• _PROBLEM REQUIREMENTS_
Set down exactly the lines in the records below that run from the line with "camera: 70 degrees left, 20 degrees up" to the line with "none -> blue goblet [537,153,608,275]", inclusive, and nothing more.

• _DATA RECORDS_
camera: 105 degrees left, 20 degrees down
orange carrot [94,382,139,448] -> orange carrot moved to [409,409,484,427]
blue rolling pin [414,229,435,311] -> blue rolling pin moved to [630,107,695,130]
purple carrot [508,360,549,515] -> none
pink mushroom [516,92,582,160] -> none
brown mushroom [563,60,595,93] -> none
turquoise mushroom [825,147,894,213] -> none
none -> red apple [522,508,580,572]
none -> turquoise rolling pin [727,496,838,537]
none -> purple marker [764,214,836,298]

---

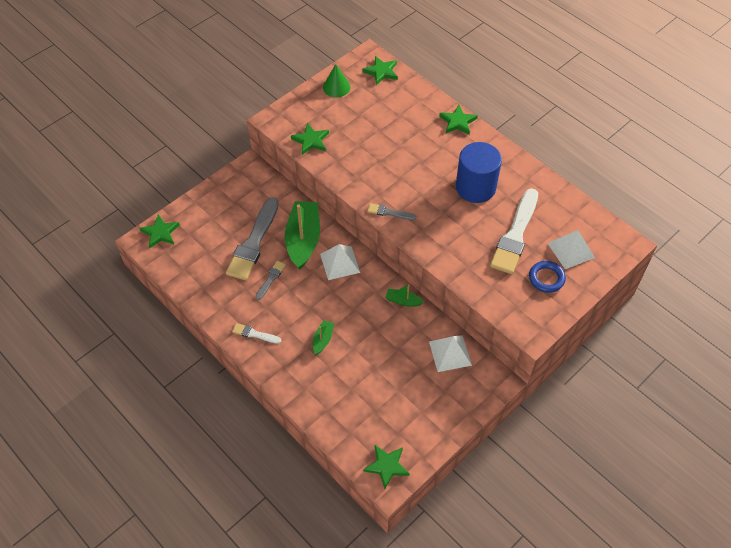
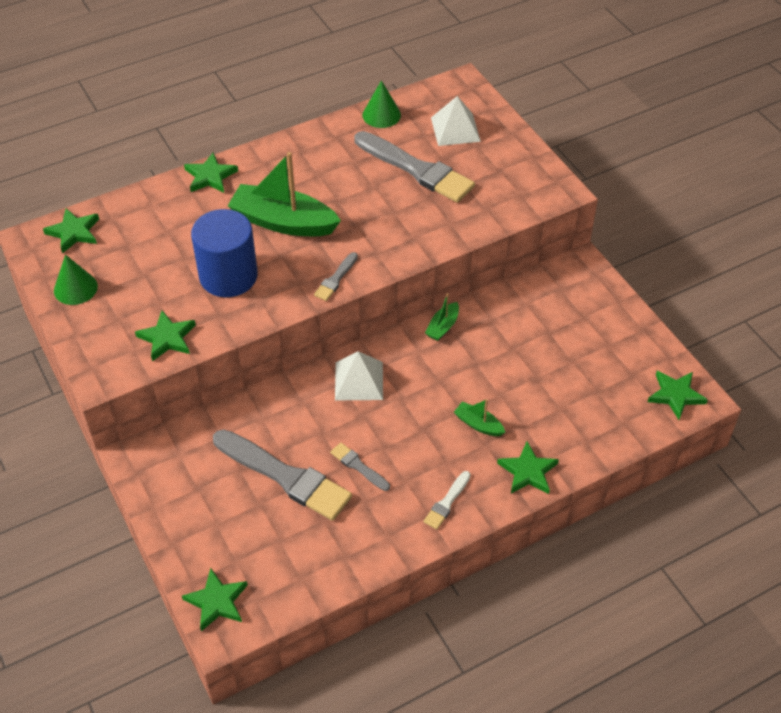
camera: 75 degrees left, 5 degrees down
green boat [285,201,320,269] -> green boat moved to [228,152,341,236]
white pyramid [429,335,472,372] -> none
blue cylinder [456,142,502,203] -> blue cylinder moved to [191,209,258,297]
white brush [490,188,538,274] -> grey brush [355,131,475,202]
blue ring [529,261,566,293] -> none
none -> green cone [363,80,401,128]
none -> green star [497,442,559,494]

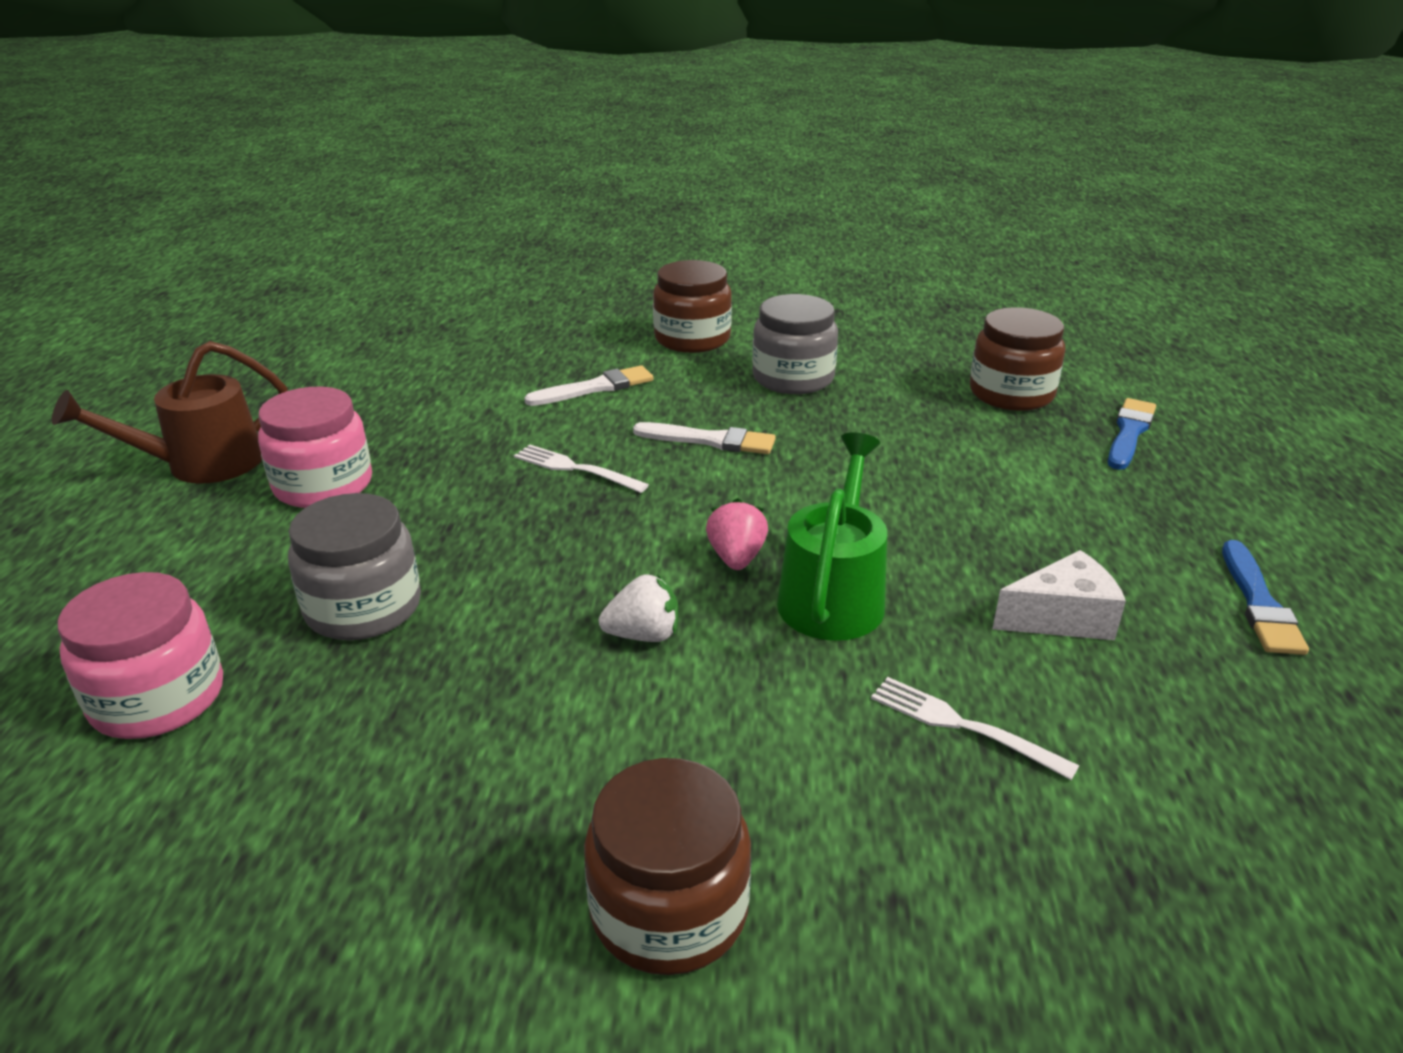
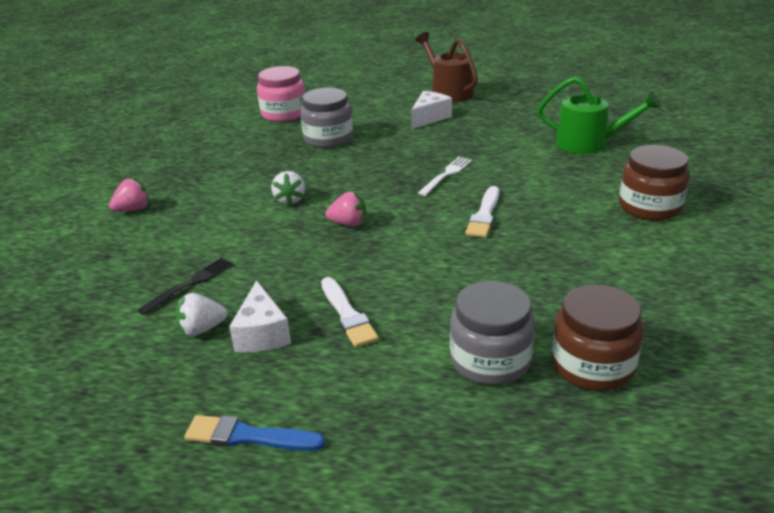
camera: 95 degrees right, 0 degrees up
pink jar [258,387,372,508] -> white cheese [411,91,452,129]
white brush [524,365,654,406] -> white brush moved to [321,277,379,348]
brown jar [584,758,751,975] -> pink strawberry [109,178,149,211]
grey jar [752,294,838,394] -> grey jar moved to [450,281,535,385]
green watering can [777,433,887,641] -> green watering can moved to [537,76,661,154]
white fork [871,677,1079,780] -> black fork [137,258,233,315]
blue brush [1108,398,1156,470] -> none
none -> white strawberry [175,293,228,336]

* * *

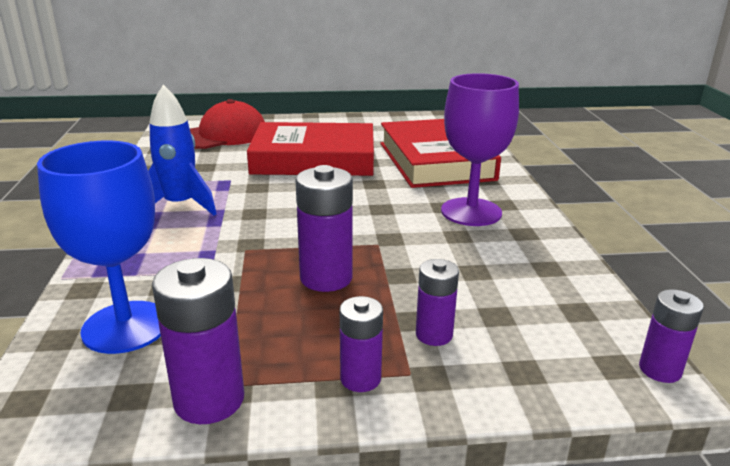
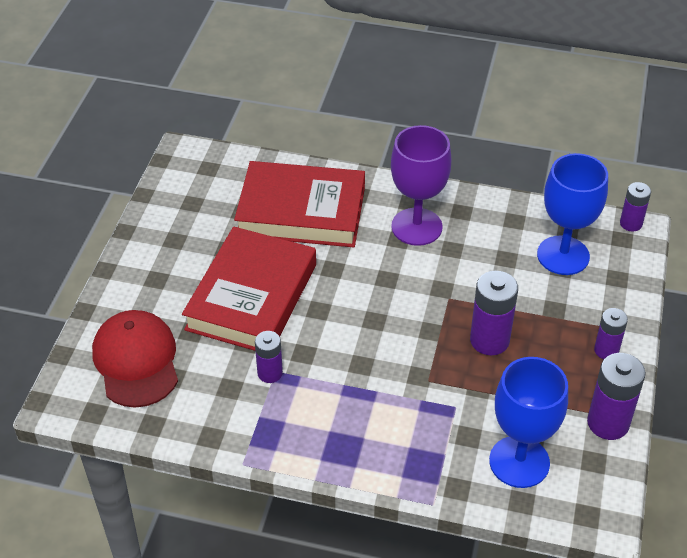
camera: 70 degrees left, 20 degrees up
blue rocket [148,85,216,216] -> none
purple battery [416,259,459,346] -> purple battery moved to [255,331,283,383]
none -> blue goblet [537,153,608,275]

• _RESPONSE TO THE EXERCISE_
camera: 70 degrees left, 20 degrees up
blue rocket [148,85,216,216] -> none
purple battery [416,259,459,346] -> purple battery moved to [255,331,283,383]
none -> blue goblet [537,153,608,275]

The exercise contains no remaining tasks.